### Exercise objective
Where does the word "square" occur in the data below? Copy each line that holds it.

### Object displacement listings
::::

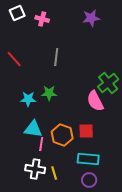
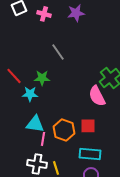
purple star: (91, 18) -> (76, 13), moved
gray line: (56, 57) -> (58, 52), turned -42
red line: (14, 59) -> (14, 76), moved
green star: (49, 93) -> (42, 78), moved

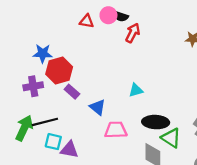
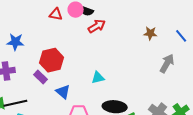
red arrow: (133, 33) -> (97, 26), turned 30
red hexagon: (59, 70) -> (52, 60), moved

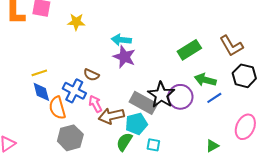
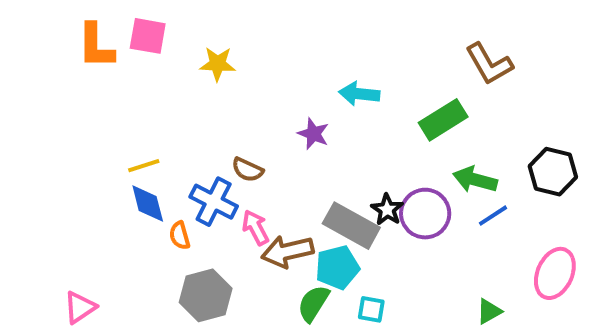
cyan arrow: (121, 40) -> (359, 94), moved
brown L-shape: (231, 46) -> (489, 64), moved
purple star: (124, 57) -> (313, 134), size x0.7
black star: (161, 95) -> (387, 210), size x0.6
orange semicircle: (57, 108) -> (180, 236), size x0.6

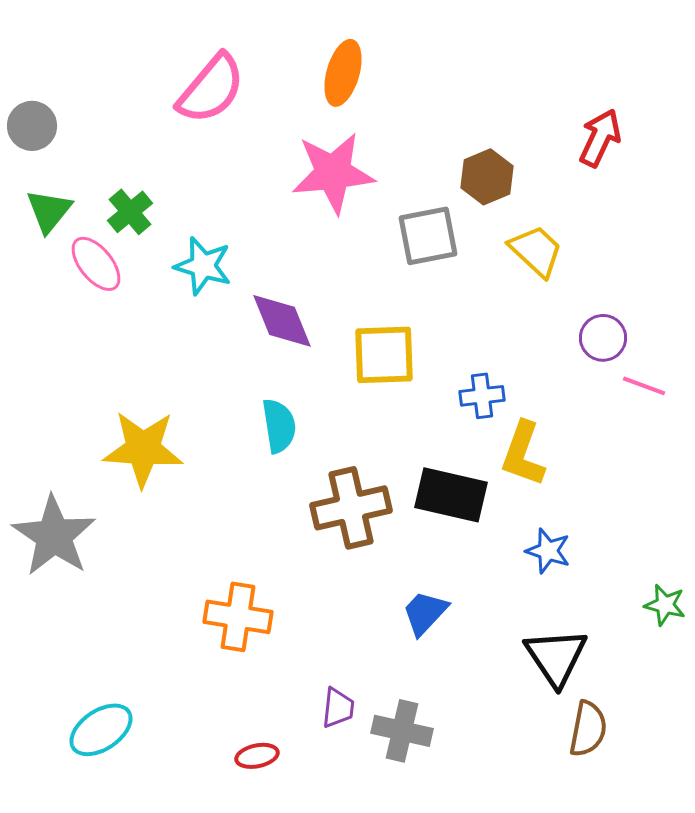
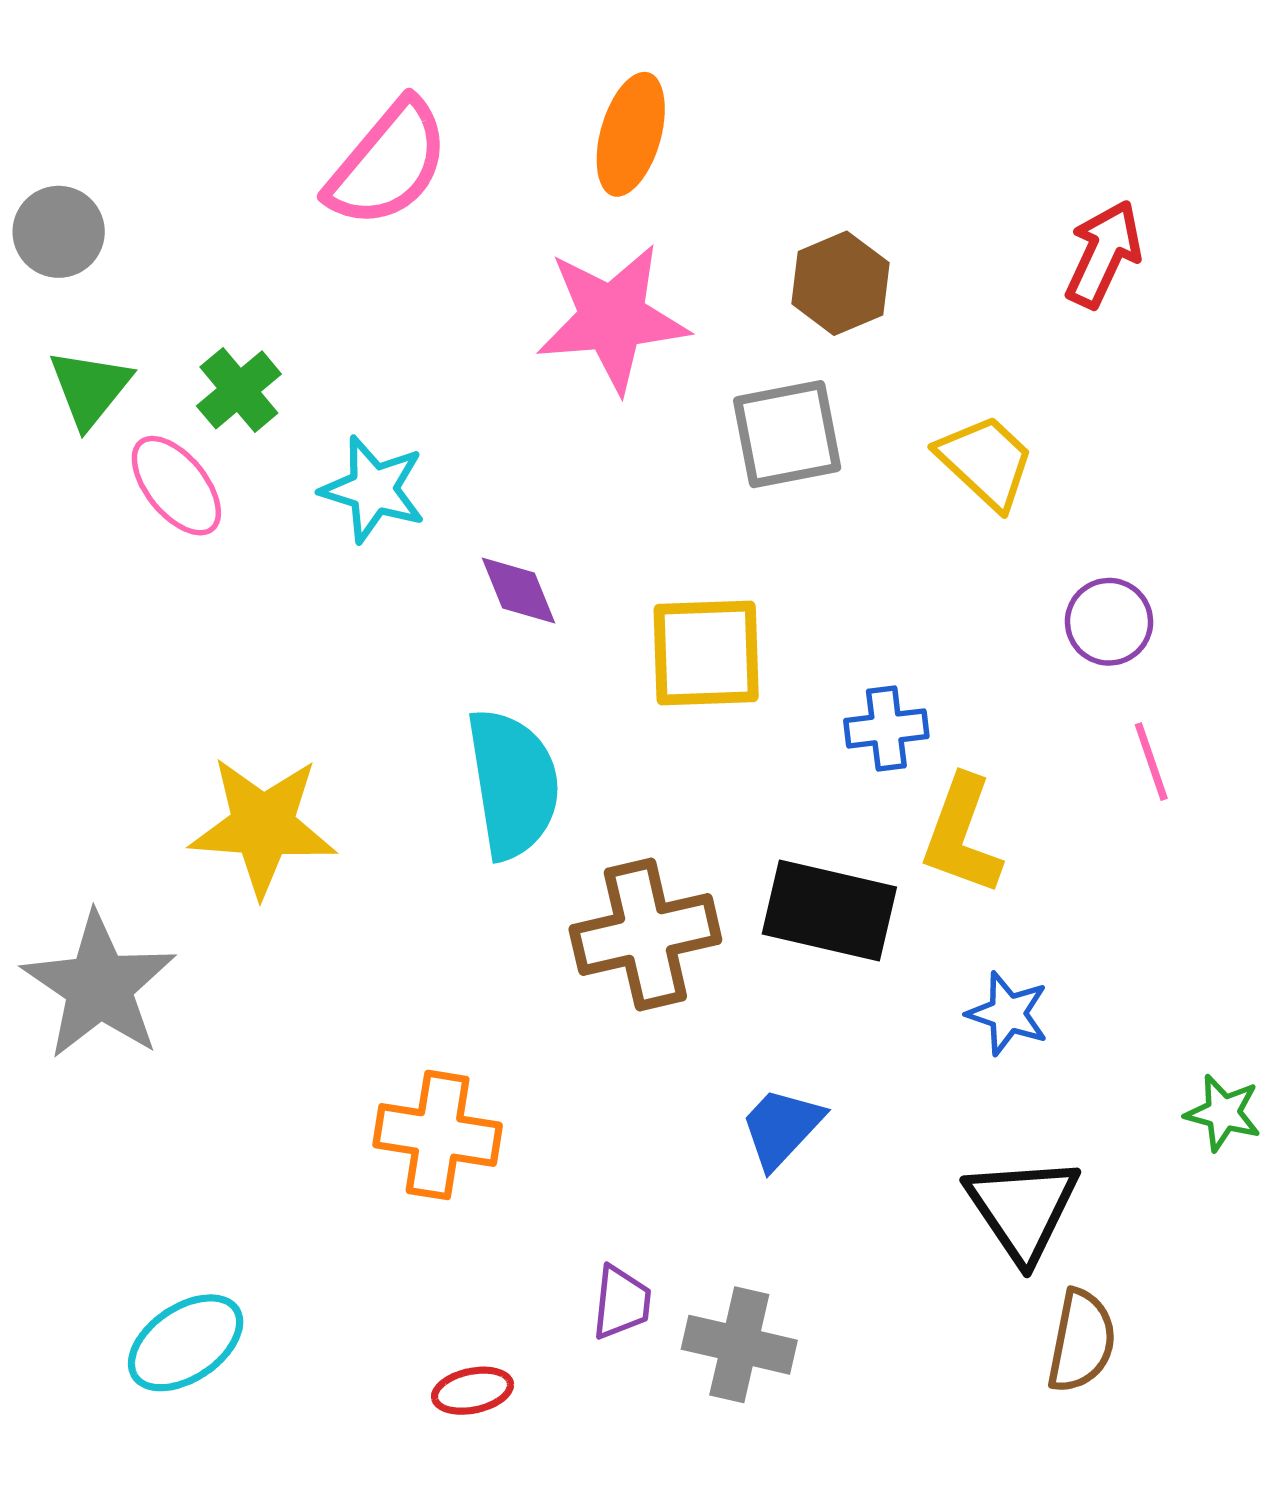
brown hexagon: (487, 177) -> (840, 283), moved
purple diamond: (282, 321) -> (519, 590), size x0.7
pink line: (644, 386) -> (1151, 762), moved, turned 51
cyan semicircle: (279, 426) -> (513, 784), size x1.5

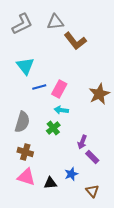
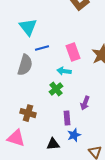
pink rectangle: (59, 89) -> (73, 52), moved, turned -48
gray semicircle: (22, 122) -> (25, 65), moved
purple rectangle: (92, 157) -> (67, 118), moved, turned 40
pink triangle: (26, 177) -> (16, 138), moved

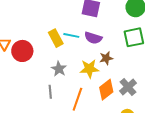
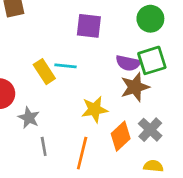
purple semicircle: (93, 38) -> (128, 63), moved
brown star: (106, 58) -> (135, 87), moved, size x1.5
gray star: (59, 69) -> (29, 118), moved

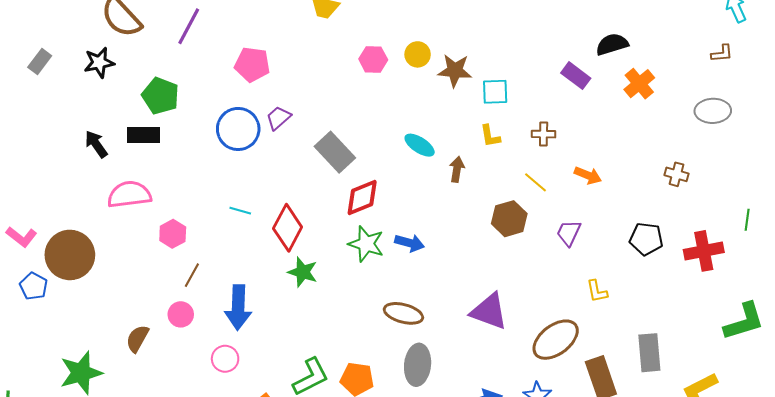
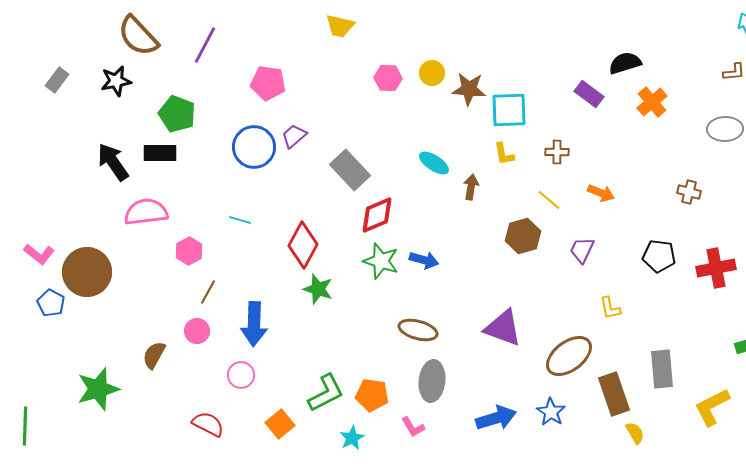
cyan square: (495, 92) -> (509, 110), size x1.4
black arrow: (96, 144) -> (113, 162), size x1.4
cyan line: (240, 211) -> (240, 220), moved

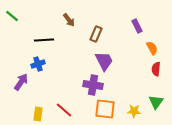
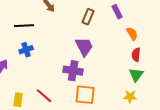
brown rectangle: (96, 34) -> (88, 17), moved
blue cross: (38, 64) -> (26, 50), moved
green triangle: (156, 102) -> (136, 75), moved
yellow star: (134, 111) -> (130, 97), moved

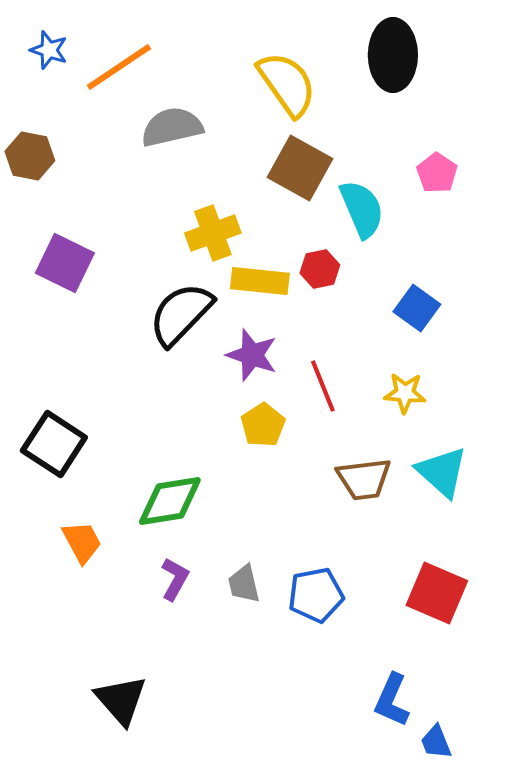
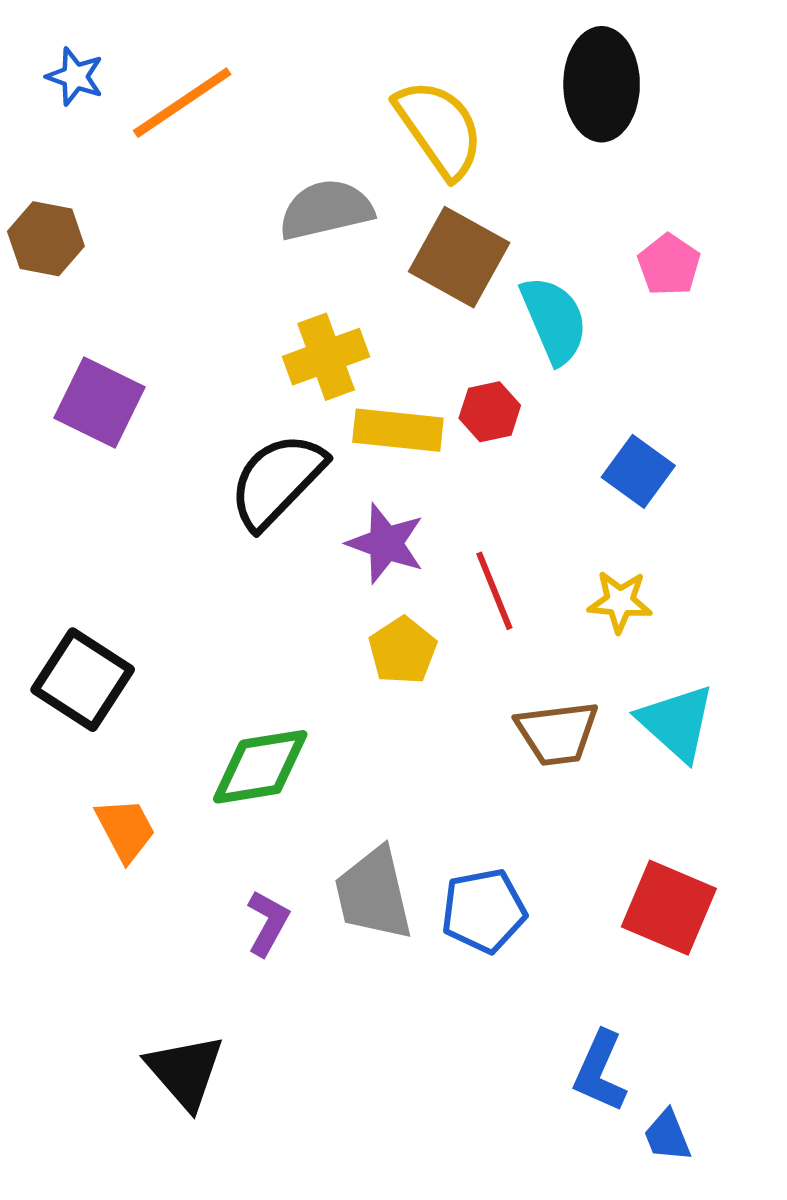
gray semicircle: (172, 127) -> (326, 210), moved
purple L-shape: (175, 579) -> (268, 923), moved
gray trapezoid: (244, 584) -> (373, 894), size x1.6

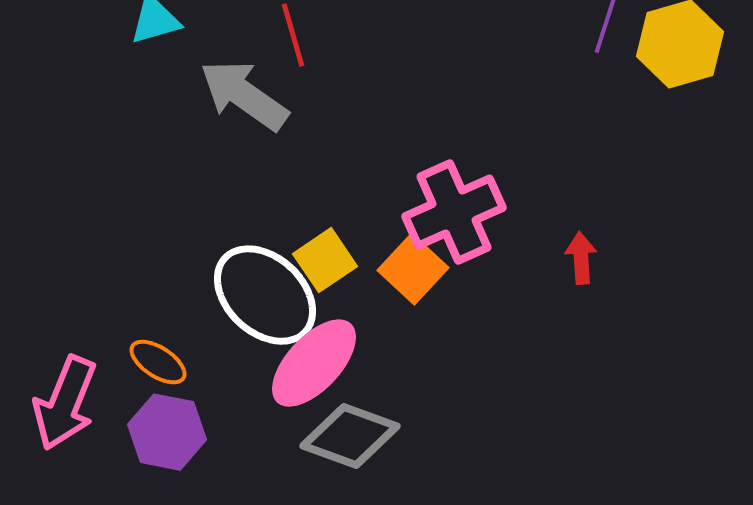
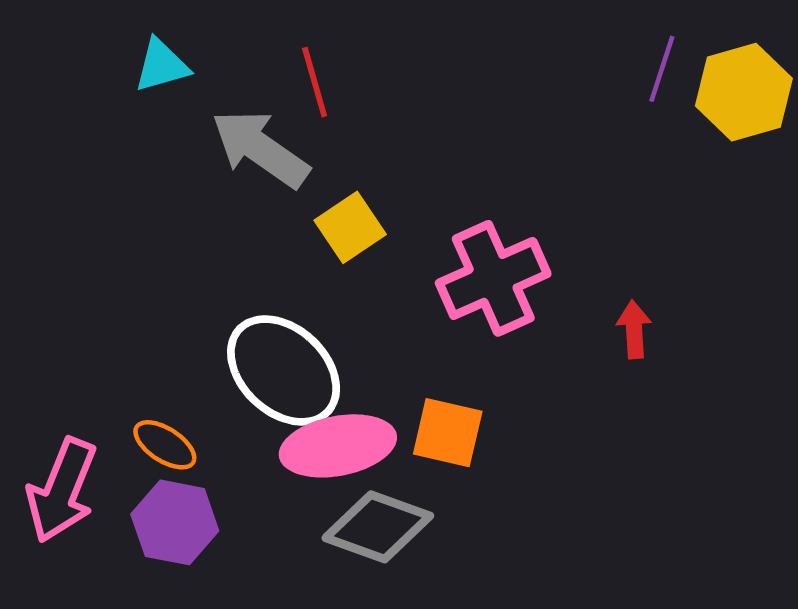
yellow square: (325, 260) -> (350, 227), moved
orange square: (413, 269) -> (448, 433), moved, turned -30
pink ellipse: (314, 363) -> (338, 446), turned 36

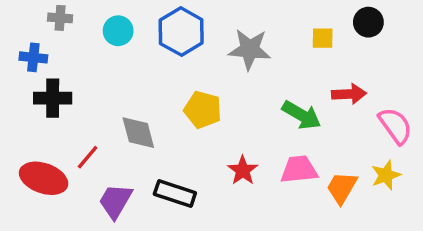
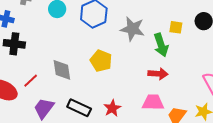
red arrow: (349, 94) -> (158, 74), moved
green arrow: (302, 115) -> (161, 45), moved, turned 35
red star: (243, 170) -> (112, 108), moved

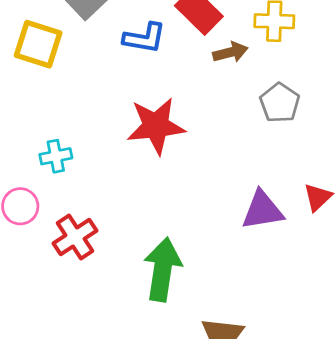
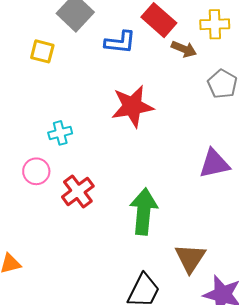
yellow square: (38, 44) -> (42, 51), size x0.7
brown arrow: (230, 52) -> (184, 49), turned 40

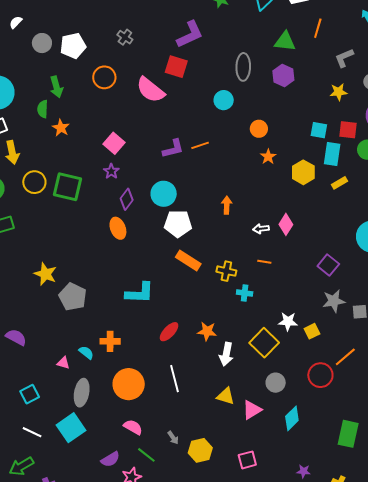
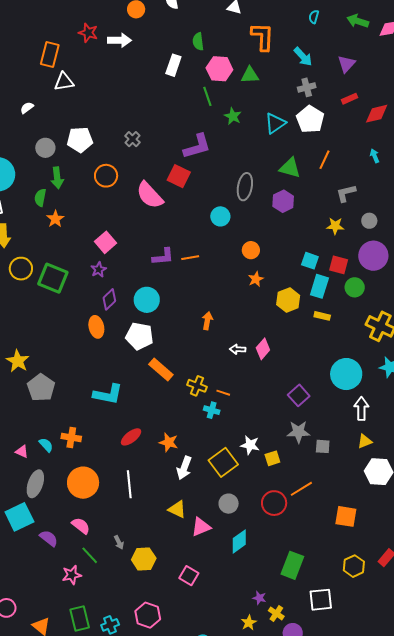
gray circle: (42, 43) -> (45, 148), moved
yellow rectangle: (339, 183) -> (322, 316), turned 35
white pentagon: (178, 224) -> (139, 336), moved
orange line: (264, 262) -> (223, 393), moved
purple semicircle: (110, 459) -> (49, 538), moved, turned -120
pink square: (247, 460) -> (189, 576), turned 36
purple star: (303, 471) -> (259, 598), moved

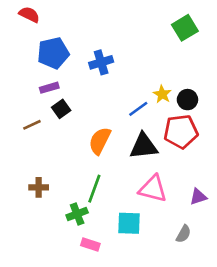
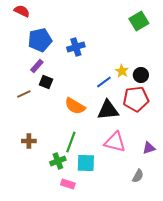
purple rectangle: (49, 88) -> (37, 66), turned -32
black square: (61, 109) -> (46, 82), turned -32
orange semicircle: (100, 141) -> (75, 106), turned -85
cyan square: (129, 223) -> (86, 163), moved

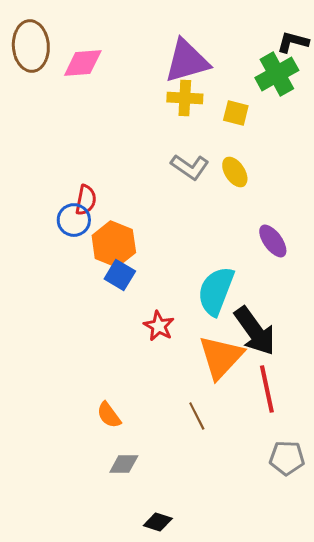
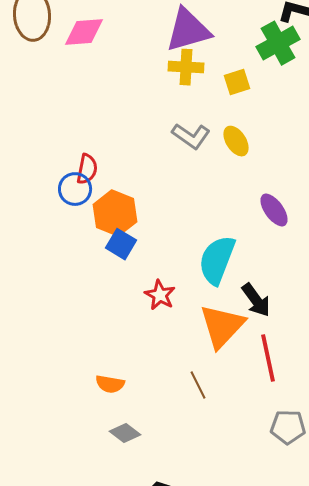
yellow square: (236, 113) -> (237, 82), turned -32
black arrow: (255, 331) -> (256, 300), size x0.7
orange semicircle: (109, 415) -> (110, 384), turned -44
gray diamond: (124, 464) -> (125, 433), turned 36

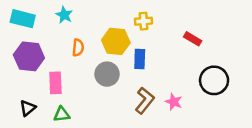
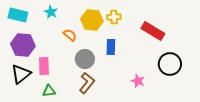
red rectangle: (193, 39) -> (153, 31), size x1.6
yellow hexagon: (116, 41) -> (92, 20), moved
orange semicircle: (78, 48) -> (70, 35), moved, turned -56
brown L-shape: (145, 101) -> (87, 83), moved
black triangle: (28, 108) -> (21, 74), moved, size x1.5

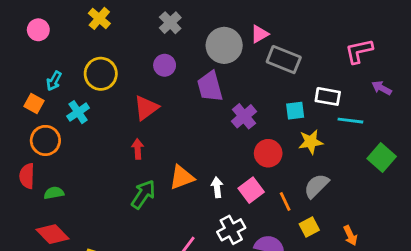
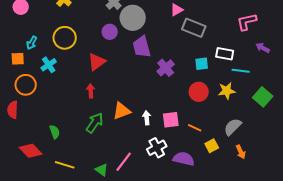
gray circle: (224, 45) -> (133, 18), moved
orange square: (34, 104) -> (18, 59), turned -32
yellow star: (311, 142) -> (227, 91), moved
red circle: (268, 153) -> (199, 92), moved
gray semicircle: (316, 186) -> (233, 127), moved
pink square: (251, 190) -> (171, 120), turned 30
green semicircle: (54, 193) -> (55, 132), moved, turned 80
orange line: (285, 201) -> (195, 128), turned -40

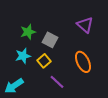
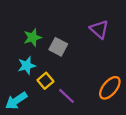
yellow square: (44, 61) -> (45, 81), moved
orange ellipse: (83, 62) -> (110, 88), moved, turned 65

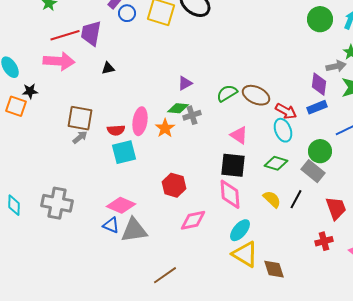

::::

### Exercise answer
cyan square: (495, 92) -> (509, 110), size x1.4
yellow square: (325, 260) -> (350, 227), moved
orange square: (413, 269) -> (448, 433), moved, turned -30
yellow square: (38, 44) -> (42, 51), size x0.7
pink square: (247, 460) -> (189, 576), turned 36
black square: (61, 109) -> (46, 82), turned -32
cyan square: (129, 223) -> (86, 163), moved
yellow square: (236, 113) -> (237, 82), turned -32
orange square: (34, 104) -> (18, 59), turned -32
pink square: (251, 190) -> (171, 120), turned 30
yellow square: (44, 61) -> (45, 81), moved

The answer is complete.